Dataset entries ->

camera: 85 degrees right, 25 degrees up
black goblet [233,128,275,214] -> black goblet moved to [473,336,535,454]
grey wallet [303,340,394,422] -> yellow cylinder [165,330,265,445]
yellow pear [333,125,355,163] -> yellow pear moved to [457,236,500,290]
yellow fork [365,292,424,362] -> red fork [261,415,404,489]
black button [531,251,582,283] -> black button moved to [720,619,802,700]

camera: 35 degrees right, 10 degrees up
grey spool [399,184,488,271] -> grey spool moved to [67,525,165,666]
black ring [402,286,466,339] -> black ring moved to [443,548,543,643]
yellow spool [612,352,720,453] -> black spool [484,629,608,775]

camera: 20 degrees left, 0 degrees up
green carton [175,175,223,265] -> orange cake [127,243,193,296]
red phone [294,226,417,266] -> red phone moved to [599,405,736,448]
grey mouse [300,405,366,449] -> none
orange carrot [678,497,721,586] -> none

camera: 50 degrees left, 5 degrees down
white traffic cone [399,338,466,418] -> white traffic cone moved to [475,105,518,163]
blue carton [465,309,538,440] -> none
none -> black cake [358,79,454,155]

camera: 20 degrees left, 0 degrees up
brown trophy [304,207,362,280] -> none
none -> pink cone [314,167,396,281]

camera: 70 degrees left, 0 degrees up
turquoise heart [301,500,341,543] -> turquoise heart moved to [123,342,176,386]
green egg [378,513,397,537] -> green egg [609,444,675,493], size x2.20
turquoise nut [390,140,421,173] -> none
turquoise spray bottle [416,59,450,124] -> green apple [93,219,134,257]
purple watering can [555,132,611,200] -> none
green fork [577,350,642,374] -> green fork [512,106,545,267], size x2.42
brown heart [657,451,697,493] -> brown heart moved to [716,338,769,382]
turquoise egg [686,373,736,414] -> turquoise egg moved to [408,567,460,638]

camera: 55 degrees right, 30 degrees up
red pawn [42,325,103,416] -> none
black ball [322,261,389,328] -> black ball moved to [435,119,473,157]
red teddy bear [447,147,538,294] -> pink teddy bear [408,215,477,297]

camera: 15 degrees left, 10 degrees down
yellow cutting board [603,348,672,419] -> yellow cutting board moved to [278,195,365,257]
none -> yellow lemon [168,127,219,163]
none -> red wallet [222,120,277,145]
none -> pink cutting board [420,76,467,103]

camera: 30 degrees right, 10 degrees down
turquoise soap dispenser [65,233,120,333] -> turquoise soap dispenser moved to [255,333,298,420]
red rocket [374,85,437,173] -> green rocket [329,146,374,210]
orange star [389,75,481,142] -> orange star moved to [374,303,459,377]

Task details ->
Give the exact lines, and only those, from the line containing "camera: 50 degrees left, 5 degrees down" through the line containing "none -> pink cone [314,167,396,281]" in the entries above.

Completed task ->
camera: 50 degrees left, 5 degrees down
white traffic cone [399,338,466,418] -> white traffic cone moved to [475,105,518,163]
blue carton [465,309,538,440] -> none
none -> black cake [358,79,454,155]

camera: 20 degrees left, 0 degrees up
brown trophy [304,207,362,280] -> none
none -> pink cone [314,167,396,281]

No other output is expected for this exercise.